→ Arbeitsanweisung: Bitte schreibe die Zeilen vom Anfang der Auflistung bis einschließlich der Zeile mit „Capture the cell“ unverändert ab.

━━ Datenauflistung ━━

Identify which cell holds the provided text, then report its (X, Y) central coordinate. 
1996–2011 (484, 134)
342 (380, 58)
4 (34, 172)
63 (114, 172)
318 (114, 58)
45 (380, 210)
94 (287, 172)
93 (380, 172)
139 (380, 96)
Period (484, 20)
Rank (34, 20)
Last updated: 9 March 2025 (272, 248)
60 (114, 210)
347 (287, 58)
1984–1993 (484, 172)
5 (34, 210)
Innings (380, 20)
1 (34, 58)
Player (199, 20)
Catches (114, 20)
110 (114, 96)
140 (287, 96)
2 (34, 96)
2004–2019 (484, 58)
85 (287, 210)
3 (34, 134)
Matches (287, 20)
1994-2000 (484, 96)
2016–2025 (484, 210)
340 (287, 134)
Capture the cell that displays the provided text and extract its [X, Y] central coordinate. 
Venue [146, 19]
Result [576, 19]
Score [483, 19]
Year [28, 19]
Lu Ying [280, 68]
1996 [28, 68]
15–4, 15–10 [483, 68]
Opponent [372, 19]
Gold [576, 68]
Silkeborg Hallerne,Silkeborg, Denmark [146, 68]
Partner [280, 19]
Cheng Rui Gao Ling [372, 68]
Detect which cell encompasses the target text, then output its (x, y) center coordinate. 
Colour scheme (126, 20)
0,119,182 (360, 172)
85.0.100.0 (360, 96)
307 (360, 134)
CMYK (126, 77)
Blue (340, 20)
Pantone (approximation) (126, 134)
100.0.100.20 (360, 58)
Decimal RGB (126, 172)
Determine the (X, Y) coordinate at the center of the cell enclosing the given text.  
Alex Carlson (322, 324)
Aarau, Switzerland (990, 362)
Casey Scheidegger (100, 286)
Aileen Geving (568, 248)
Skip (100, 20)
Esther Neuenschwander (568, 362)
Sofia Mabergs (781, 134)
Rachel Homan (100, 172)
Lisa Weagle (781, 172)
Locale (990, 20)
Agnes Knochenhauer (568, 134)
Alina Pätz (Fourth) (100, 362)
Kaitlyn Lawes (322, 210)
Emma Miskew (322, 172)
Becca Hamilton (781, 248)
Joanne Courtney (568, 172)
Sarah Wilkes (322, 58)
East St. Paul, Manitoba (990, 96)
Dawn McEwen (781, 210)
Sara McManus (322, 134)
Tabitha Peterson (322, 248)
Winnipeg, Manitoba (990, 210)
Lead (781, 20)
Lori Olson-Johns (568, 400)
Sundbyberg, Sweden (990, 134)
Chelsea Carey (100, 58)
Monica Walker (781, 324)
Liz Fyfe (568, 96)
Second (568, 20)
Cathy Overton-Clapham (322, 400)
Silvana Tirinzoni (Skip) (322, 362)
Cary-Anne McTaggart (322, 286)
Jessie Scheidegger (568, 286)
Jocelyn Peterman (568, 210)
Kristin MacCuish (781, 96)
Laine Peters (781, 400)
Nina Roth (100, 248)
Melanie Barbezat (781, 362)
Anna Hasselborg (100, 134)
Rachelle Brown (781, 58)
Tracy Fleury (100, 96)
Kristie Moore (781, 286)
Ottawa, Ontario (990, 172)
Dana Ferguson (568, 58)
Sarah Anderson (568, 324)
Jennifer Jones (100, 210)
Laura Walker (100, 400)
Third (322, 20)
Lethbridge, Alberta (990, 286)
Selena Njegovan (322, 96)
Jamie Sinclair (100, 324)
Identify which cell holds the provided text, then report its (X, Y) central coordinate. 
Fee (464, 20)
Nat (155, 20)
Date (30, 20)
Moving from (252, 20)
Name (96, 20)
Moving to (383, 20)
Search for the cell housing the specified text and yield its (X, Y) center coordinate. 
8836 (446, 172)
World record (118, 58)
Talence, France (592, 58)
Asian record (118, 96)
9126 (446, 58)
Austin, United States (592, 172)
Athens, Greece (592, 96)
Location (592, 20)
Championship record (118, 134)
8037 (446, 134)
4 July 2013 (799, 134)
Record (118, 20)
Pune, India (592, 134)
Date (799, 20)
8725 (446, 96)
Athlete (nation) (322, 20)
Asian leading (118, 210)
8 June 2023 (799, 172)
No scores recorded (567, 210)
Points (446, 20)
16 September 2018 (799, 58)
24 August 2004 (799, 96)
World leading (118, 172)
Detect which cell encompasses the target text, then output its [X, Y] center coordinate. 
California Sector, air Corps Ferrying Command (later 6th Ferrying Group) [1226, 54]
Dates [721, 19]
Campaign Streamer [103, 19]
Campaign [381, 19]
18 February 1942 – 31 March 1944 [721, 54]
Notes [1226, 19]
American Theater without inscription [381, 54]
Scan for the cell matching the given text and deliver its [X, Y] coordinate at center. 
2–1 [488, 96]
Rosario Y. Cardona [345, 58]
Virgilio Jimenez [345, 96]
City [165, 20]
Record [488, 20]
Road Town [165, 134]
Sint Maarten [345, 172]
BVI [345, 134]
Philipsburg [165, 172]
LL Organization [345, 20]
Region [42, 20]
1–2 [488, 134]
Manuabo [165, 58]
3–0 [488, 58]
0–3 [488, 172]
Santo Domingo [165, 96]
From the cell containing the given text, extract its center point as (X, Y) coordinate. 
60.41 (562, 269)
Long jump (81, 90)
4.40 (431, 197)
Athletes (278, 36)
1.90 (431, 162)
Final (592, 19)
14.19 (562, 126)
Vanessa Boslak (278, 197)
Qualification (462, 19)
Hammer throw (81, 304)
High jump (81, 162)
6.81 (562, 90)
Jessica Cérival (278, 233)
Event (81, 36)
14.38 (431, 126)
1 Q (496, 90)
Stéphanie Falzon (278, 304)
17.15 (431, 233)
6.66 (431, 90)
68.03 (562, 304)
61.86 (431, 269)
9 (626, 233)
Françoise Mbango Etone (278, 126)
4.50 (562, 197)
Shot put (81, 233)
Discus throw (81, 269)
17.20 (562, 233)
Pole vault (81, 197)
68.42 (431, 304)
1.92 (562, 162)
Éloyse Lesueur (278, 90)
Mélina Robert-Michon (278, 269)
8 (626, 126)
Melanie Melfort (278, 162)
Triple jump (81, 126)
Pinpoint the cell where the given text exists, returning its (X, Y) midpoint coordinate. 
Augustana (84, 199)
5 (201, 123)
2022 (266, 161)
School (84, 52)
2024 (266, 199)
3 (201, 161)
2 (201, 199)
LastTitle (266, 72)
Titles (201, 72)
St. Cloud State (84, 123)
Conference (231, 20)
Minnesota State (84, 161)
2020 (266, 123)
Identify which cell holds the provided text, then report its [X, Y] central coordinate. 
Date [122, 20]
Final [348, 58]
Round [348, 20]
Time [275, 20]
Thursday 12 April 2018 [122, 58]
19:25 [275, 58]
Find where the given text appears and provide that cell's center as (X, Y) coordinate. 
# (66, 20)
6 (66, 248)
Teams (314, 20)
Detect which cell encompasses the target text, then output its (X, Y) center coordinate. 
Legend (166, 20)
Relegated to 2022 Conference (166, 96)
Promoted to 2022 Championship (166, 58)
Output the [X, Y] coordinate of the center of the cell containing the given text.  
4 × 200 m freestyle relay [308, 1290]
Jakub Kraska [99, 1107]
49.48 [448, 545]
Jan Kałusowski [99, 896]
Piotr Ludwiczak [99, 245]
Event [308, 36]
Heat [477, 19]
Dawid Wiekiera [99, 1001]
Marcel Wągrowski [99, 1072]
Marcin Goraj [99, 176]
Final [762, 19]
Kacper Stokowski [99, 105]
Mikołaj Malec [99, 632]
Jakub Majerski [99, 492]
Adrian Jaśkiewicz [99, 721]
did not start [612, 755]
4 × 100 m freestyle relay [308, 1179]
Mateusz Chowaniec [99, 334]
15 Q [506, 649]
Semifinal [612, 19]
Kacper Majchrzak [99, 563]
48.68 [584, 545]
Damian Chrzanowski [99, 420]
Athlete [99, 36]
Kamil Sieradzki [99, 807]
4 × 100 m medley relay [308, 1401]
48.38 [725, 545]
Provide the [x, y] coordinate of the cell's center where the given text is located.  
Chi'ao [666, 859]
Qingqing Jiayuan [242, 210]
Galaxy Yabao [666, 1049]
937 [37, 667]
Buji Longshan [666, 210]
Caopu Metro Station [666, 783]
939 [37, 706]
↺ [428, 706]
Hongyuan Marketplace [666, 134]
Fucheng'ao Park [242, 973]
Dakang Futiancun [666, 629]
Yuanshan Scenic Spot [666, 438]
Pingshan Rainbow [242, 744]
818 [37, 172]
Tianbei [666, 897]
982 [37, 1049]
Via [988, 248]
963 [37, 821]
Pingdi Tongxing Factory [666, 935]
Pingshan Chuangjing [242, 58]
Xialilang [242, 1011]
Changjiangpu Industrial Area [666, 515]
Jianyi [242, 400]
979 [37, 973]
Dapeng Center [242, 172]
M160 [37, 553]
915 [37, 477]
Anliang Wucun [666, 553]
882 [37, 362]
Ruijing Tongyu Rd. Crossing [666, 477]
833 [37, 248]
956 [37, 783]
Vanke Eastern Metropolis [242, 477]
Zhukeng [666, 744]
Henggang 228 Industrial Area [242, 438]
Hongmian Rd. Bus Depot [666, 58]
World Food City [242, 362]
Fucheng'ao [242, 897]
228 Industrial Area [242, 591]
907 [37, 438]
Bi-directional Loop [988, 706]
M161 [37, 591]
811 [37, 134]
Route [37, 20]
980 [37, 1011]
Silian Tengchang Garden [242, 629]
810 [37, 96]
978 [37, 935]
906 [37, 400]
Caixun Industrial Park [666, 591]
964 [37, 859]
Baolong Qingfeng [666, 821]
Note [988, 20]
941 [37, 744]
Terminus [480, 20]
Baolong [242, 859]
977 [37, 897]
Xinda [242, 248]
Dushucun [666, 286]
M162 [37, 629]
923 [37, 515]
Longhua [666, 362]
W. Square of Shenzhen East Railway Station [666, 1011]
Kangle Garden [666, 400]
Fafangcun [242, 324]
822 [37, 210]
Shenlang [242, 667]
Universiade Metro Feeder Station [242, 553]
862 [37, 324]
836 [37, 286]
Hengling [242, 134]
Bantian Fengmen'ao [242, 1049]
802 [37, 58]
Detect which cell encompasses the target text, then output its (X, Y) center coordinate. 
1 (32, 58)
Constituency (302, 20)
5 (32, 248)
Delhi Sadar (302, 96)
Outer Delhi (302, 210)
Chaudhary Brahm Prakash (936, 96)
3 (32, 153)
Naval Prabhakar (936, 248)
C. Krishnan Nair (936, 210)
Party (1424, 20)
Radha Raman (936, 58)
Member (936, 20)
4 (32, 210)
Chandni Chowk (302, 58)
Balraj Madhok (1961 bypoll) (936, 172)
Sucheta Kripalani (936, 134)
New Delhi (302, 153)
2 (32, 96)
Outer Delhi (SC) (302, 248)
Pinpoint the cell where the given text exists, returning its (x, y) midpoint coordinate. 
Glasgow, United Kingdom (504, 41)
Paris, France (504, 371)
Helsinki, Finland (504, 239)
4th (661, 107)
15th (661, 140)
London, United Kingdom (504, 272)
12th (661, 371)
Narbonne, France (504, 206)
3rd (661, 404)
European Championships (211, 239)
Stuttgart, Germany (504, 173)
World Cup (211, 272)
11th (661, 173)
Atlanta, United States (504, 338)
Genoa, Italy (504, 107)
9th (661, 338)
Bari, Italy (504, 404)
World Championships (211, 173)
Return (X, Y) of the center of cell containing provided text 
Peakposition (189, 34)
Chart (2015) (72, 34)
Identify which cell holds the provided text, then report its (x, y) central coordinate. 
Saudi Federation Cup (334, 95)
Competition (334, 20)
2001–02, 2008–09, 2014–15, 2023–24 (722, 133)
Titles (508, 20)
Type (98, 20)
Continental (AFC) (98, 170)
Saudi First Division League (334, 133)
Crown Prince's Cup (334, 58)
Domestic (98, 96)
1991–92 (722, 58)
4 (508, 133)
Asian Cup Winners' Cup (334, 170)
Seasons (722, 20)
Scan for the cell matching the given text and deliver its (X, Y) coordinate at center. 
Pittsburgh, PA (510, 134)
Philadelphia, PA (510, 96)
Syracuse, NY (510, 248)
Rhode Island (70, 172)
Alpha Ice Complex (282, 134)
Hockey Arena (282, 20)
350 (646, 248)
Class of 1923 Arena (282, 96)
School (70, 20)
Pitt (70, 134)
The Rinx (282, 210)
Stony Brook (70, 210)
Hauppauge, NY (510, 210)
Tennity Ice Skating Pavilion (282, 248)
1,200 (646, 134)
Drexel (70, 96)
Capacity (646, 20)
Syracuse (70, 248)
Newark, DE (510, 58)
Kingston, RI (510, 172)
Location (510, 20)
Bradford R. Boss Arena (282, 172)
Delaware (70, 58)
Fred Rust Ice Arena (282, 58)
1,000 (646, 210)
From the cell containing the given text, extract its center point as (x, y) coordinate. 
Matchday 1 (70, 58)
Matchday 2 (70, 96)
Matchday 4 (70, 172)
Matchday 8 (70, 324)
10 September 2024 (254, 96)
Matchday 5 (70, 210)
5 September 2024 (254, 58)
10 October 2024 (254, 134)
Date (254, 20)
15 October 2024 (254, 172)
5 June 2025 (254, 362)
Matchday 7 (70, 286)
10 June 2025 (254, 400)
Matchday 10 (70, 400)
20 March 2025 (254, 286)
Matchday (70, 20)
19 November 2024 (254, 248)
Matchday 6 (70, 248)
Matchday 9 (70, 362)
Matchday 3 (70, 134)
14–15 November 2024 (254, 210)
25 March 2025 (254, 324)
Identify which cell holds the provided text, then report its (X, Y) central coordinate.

━━━

→ Lösung:
Identify which cell holds the provided text, then report its (X, Y) central coordinate. 
1996–2011 (484, 134)
342 (380, 58)
4 (34, 172)
63 (114, 172)
318 (114, 58)
45 (380, 210)
94 (287, 172)
93 (380, 172)
139 (380, 96)
Period (484, 20)
Rank (34, 20)
Last updated: 9 March 2025 (272, 248)
60 (114, 210)
347 (287, 58)
1984–1993 (484, 172)
5 (34, 210)
Innings (380, 20)
1 (34, 58)
Player (199, 20)
Catches (114, 20)
110 (114, 96)
140 (287, 96)
2 (34, 96)
2004–2019 (484, 58)
85 (287, 210)
3 (34, 134)
Matches (287, 20)
1994-2000 (484, 96)
2016–2025 (484, 210)
340 (287, 134)
Capture the cell that displays the provided text and extract its [X, Y] central coordinate. 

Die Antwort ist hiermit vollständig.